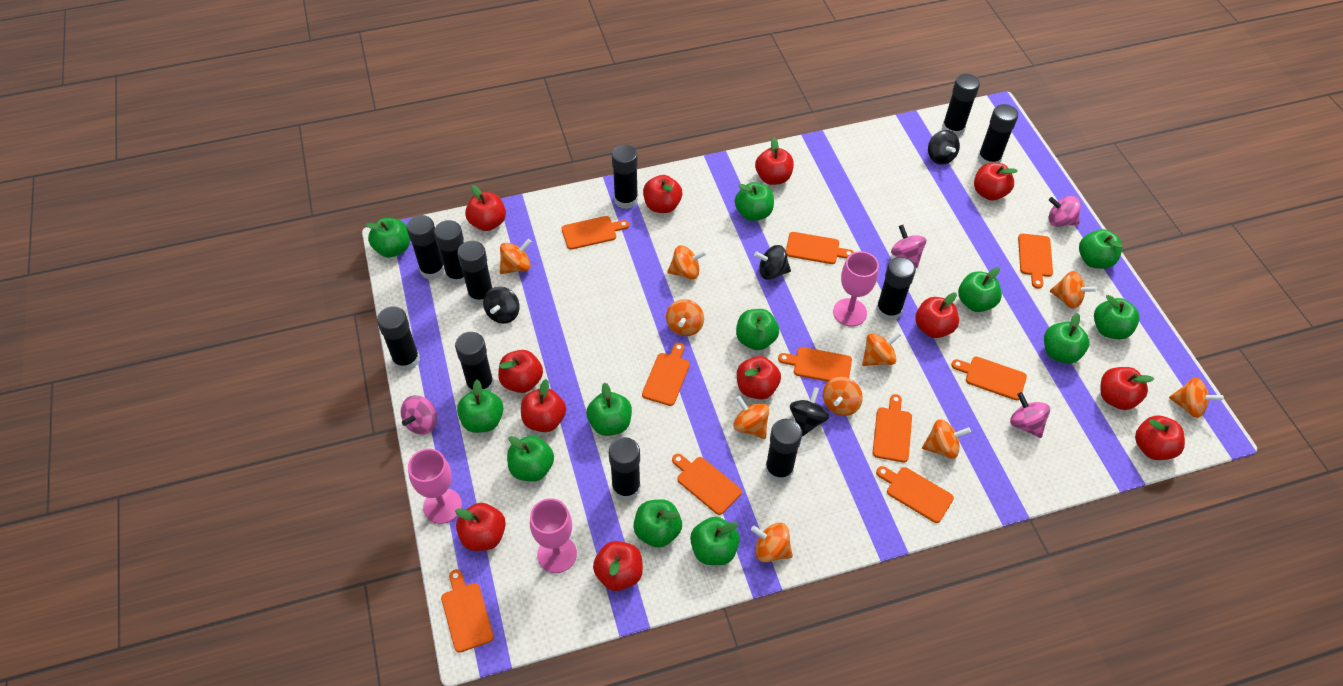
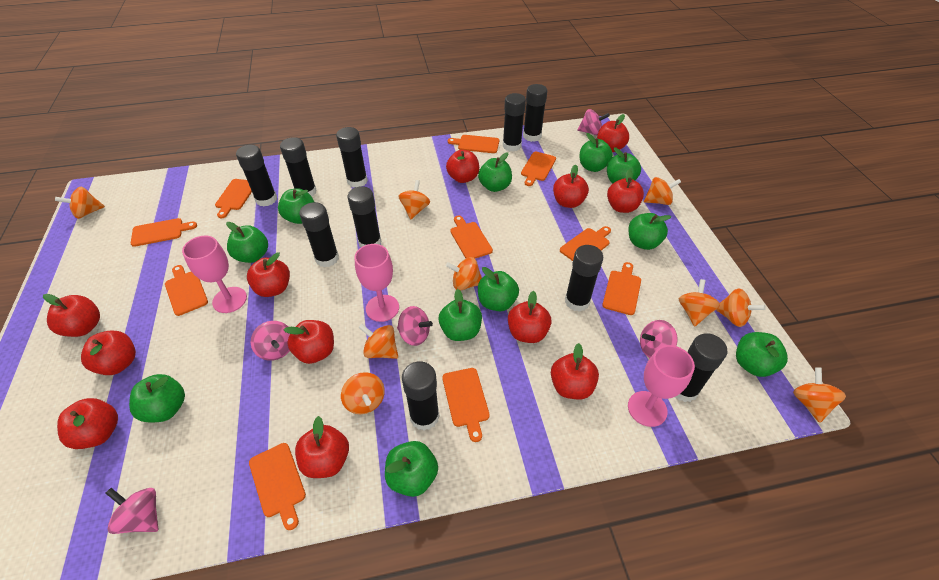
black glue stick: 11 -> 10
black spinning top: 4 -> 0
green apple: 12 -> 11
orange spinning top: 10 -> 9
pink spinning top: 4 -> 5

INSTRUCTIONS TO FOLLOW
What you return should be the full listing, unchanged, minus the pictures.

WRITTEN SOLUTION
black glue stick: 11 -> 10
black spinning top: 4 -> 0
green apple: 12 -> 11
orange spinning top: 10 -> 9
pink spinning top: 4 -> 5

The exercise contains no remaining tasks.